- What is being asked
Beginning at the line that contains "turquoise tape: 6 -> 7", repeat each line exactly through the last one of the records below, and leave out the pictures.

- Input
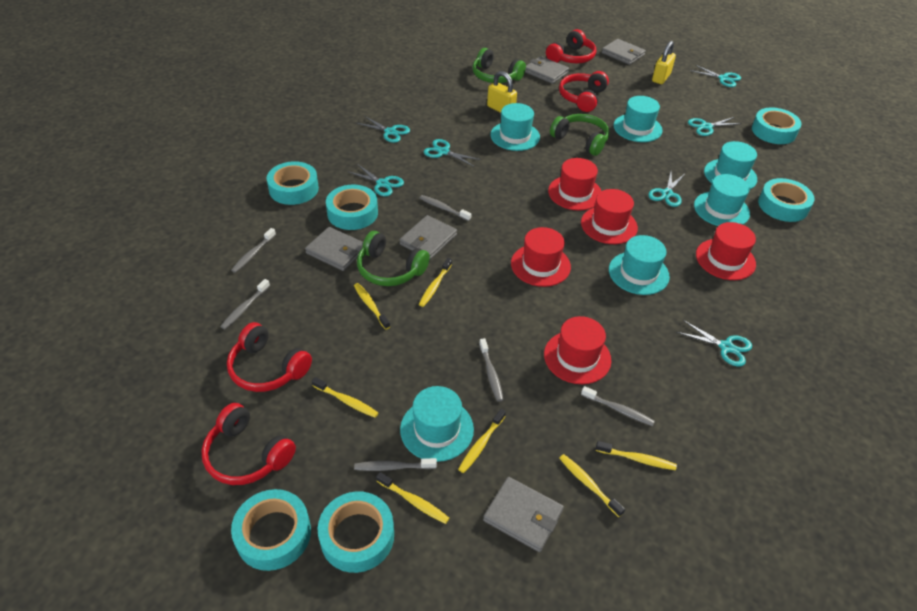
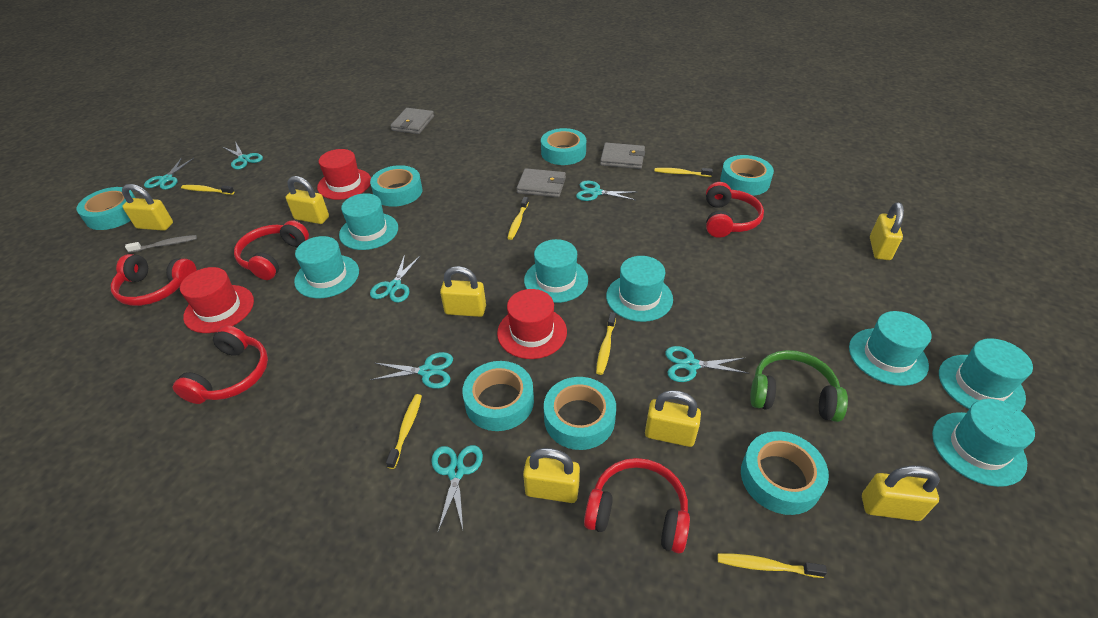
green headphones: 3 -> 1
grey toothbrush: 6 -> 1
grey wallet: 5 -> 3
red hat: 5 -> 3
red headphones: 4 -> 5
turquoise hat: 6 -> 7
turquoise tape: 6 -> 7
yellow padlock: 2 -> 7
yellow toothbrush: 7 -> 6

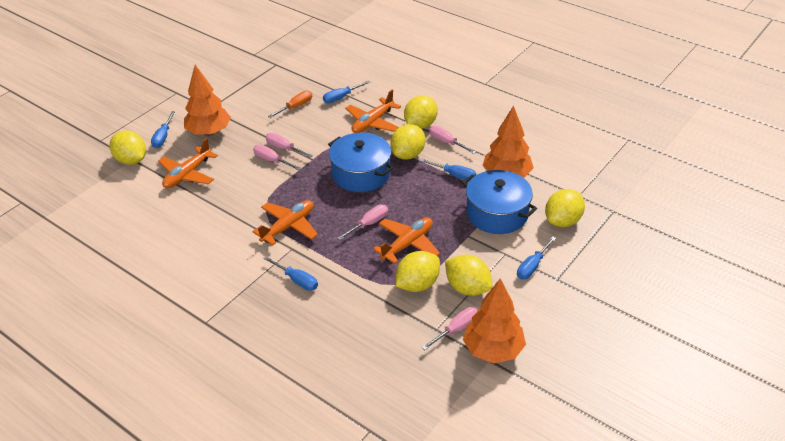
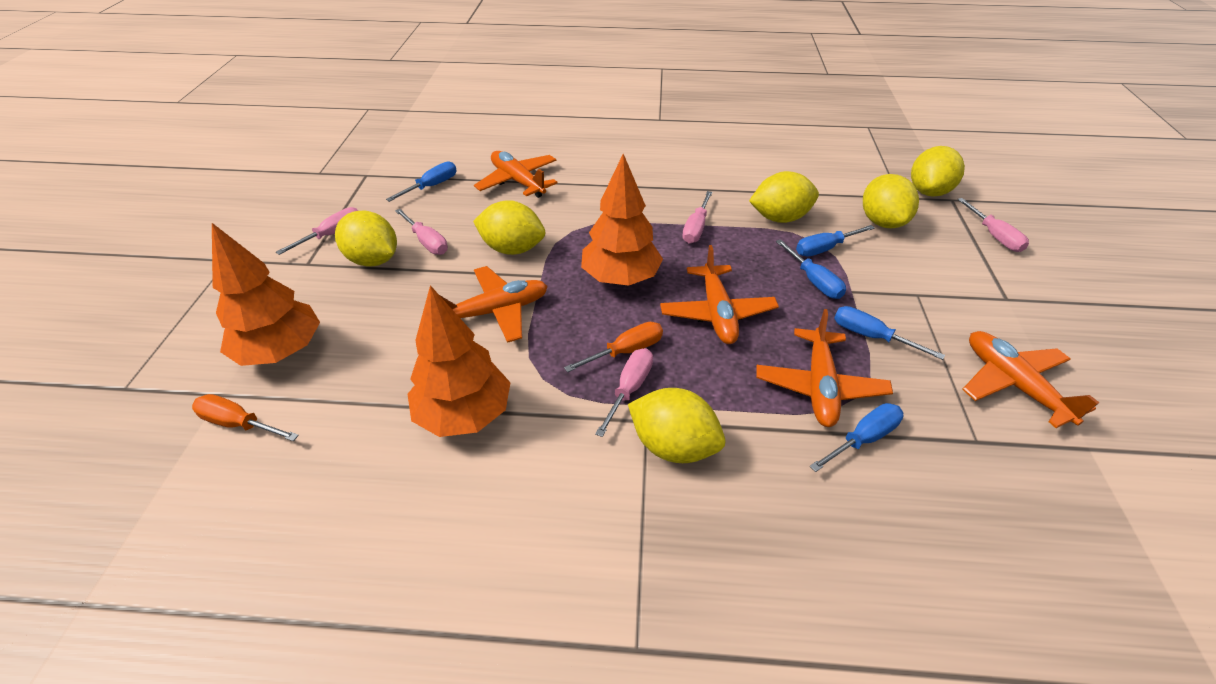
blue pot: 2 -> 0
orange plane: 4 -> 5
orange screwdriver: 1 -> 2

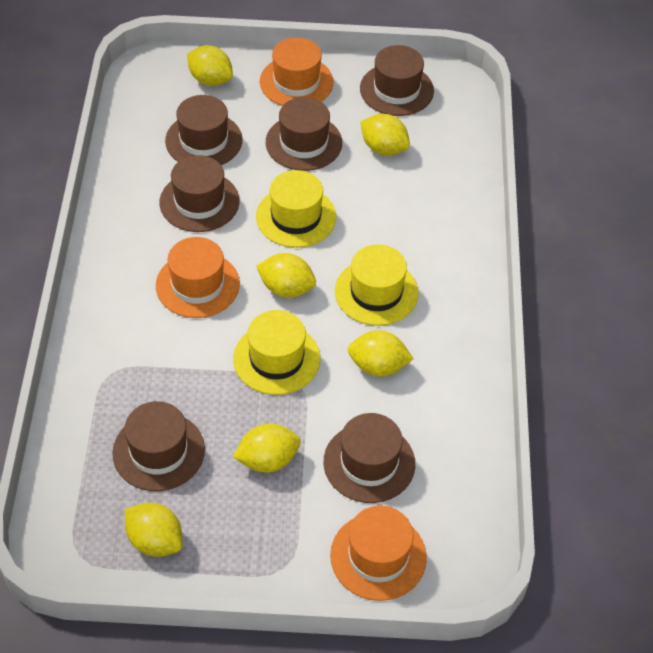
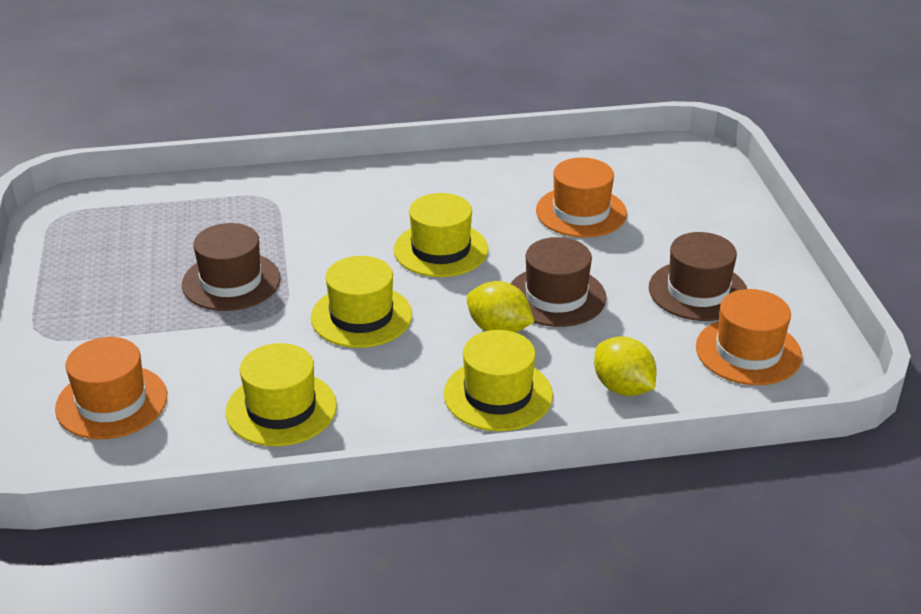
brown hat: 6 -> 3
yellow hat: 3 -> 4
yellow lemon: 6 -> 2

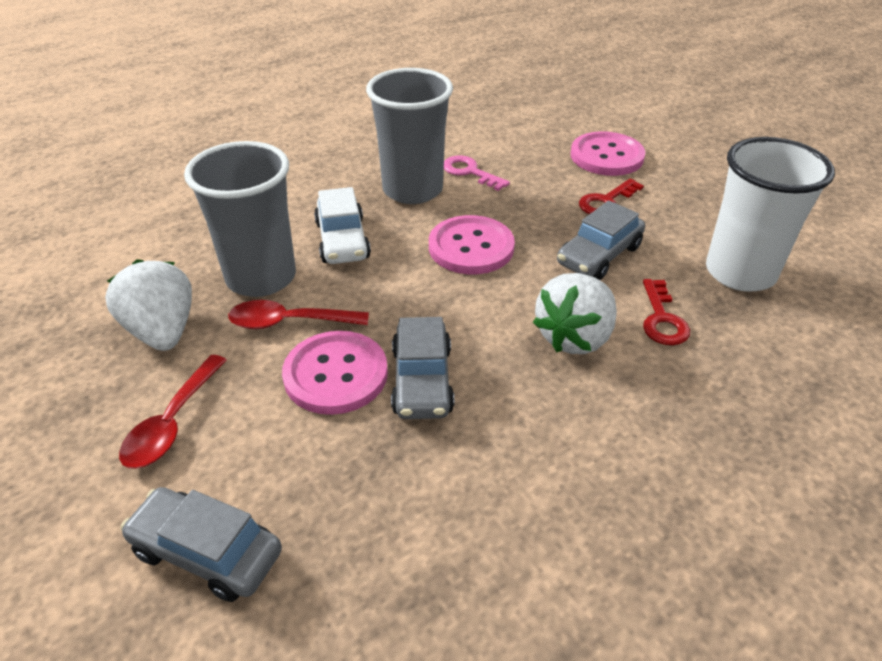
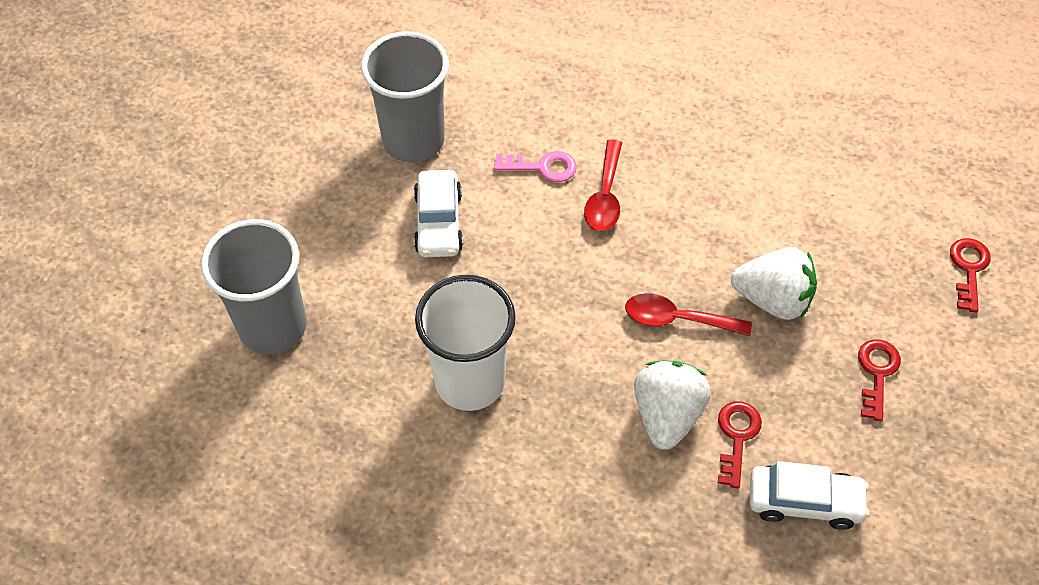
grey car: 3 -> 0
pink button: 3 -> 0
red key: 2 -> 3
white car: 1 -> 2

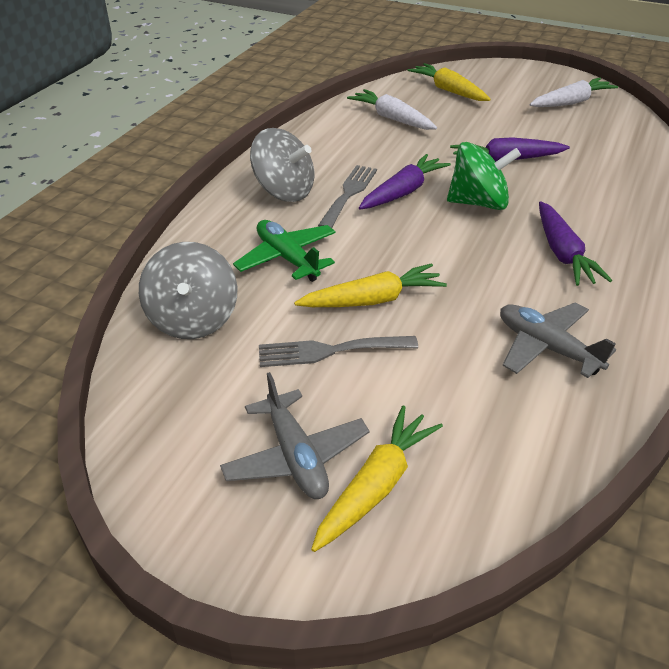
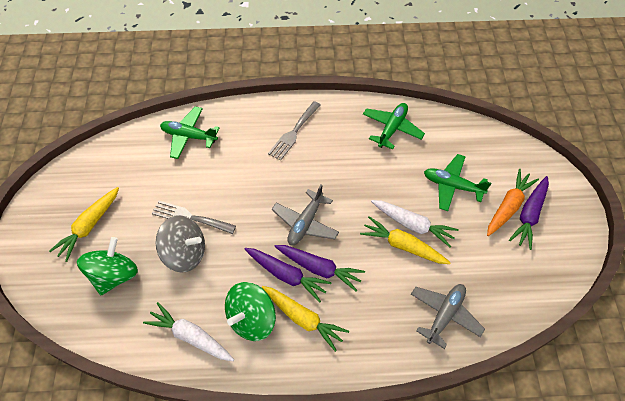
green plane: 1 -> 3
green spinning top: 1 -> 2
grey spinning top: 2 -> 1
orange carrot: 0 -> 1

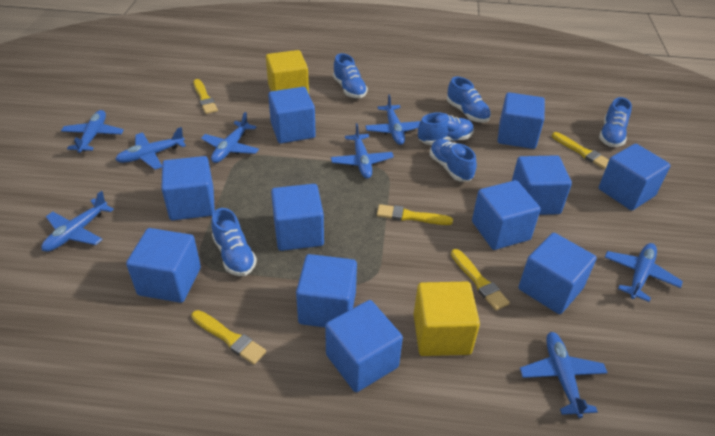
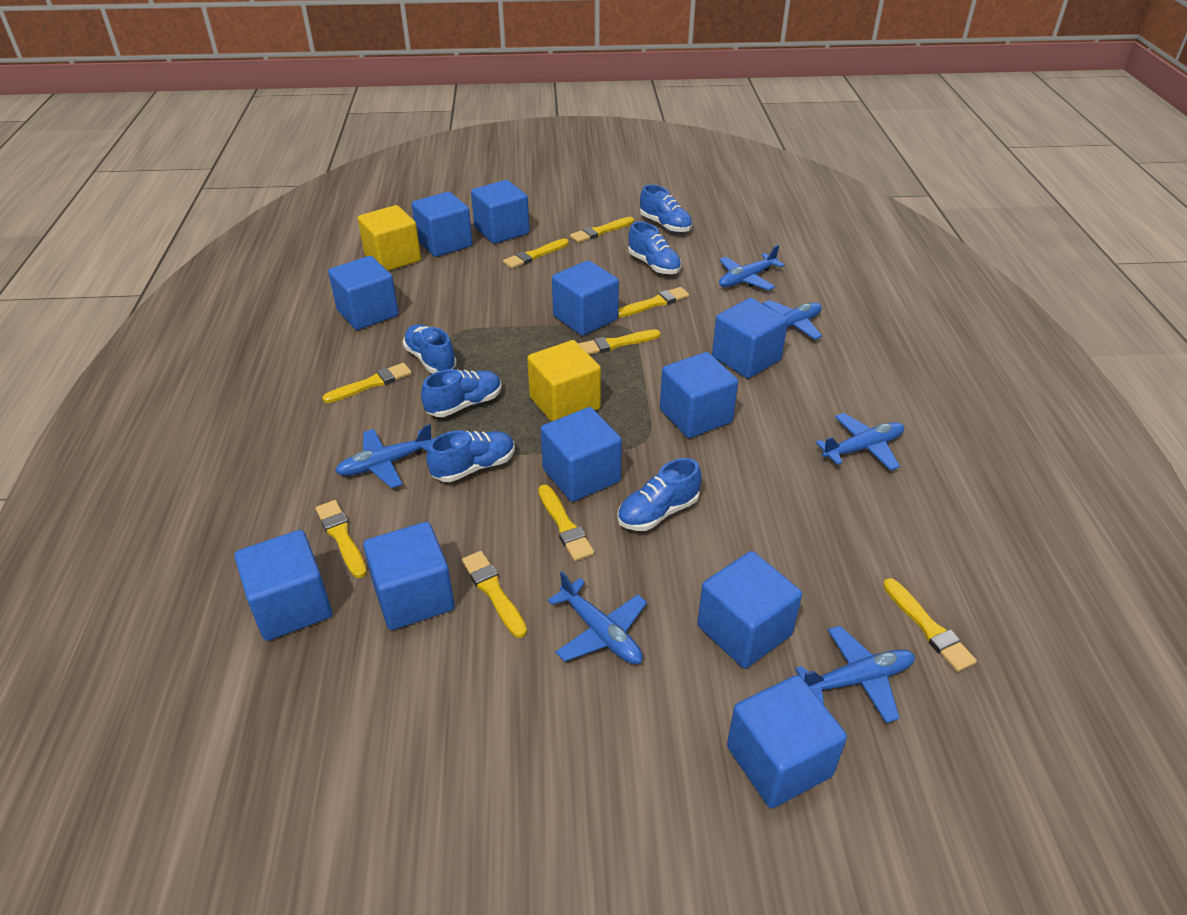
blue plane: 8 -> 6
yellow brush: 5 -> 9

- Response
turquoise tape: 6 -> 7
yellow padlock: 2 -> 7
yellow toothbrush: 7 -> 6

blue pot: 2 -> 0
orange plane: 4 -> 5
orange screwdriver: 1 -> 2

brown hat: 6 -> 3
yellow hat: 3 -> 4
yellow lemon: 6 -> 2

grey car: 3 -> 0
pink button: 3 -> 0
red key: 2 -> 3
white car: 1 -> 2

green plane: 1 -> 3
green spinning top: 1 -> 2
grey spinning top: 2 -> 1
orange carrot: 0 -> 1

blue plane: 8 -> 6
yellow brush: 5 -> 9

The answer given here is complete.